┌─ STUDY MATERIAL

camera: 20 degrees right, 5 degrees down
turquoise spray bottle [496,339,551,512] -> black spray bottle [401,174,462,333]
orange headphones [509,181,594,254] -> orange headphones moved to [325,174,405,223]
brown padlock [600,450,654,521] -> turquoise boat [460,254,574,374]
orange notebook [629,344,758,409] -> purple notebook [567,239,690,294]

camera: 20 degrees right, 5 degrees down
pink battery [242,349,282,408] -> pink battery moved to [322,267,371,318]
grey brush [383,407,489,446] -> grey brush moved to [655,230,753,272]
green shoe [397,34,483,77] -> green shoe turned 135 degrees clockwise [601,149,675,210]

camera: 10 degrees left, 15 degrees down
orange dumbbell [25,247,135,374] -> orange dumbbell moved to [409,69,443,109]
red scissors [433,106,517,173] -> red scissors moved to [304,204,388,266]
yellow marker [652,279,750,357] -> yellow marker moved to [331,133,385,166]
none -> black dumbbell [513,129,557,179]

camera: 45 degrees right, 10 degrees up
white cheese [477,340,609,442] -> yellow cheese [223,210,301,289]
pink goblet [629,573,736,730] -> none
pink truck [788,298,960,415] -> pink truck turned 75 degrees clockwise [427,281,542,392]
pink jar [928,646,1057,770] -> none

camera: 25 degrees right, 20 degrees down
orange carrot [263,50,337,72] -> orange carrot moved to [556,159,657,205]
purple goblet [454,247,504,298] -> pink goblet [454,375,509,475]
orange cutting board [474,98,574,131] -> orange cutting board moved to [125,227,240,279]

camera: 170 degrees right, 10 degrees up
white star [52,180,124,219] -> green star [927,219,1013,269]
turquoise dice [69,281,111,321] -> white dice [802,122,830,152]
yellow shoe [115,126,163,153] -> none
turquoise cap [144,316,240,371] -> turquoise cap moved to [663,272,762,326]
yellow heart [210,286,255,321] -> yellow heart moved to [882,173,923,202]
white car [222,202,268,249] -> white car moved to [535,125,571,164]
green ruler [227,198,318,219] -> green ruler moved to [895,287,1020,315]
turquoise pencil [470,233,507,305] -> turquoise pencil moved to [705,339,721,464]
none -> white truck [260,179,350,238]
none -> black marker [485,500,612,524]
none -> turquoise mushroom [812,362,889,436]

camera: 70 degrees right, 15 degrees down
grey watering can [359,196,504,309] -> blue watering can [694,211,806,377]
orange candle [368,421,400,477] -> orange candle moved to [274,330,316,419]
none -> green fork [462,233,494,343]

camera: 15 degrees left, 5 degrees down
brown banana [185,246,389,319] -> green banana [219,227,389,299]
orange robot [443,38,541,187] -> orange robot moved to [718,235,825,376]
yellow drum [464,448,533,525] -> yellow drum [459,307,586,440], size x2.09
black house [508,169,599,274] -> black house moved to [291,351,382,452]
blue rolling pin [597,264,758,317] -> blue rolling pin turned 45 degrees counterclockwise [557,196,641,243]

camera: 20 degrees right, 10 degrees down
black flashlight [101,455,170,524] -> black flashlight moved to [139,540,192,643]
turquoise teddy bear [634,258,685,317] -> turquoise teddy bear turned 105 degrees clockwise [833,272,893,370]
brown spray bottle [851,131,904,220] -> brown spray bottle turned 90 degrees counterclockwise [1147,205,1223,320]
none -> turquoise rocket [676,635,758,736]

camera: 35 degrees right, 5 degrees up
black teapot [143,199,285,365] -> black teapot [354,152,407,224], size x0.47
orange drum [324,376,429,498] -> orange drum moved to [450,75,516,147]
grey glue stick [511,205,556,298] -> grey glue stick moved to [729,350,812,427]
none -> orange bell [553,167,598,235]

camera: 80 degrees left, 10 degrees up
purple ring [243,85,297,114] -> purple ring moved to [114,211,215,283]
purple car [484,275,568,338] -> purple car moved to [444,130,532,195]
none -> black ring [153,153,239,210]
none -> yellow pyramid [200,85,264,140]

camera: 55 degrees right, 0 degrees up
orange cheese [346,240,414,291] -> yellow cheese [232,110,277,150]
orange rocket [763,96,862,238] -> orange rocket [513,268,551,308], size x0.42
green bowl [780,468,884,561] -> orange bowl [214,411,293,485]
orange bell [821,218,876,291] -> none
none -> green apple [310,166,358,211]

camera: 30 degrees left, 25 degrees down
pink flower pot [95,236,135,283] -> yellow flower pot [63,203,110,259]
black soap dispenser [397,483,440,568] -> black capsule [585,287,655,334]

└─

• **WORK TO COMPLETE**: Go through the listing above and return each line that includes the word "truck".

• **RESULT FOR THIS TASK**:
pink truck [788,298,960,415] -> pink truck turned 75 degrees clockwise [427,281,542,392]
none -> white truck [260,179,350,238]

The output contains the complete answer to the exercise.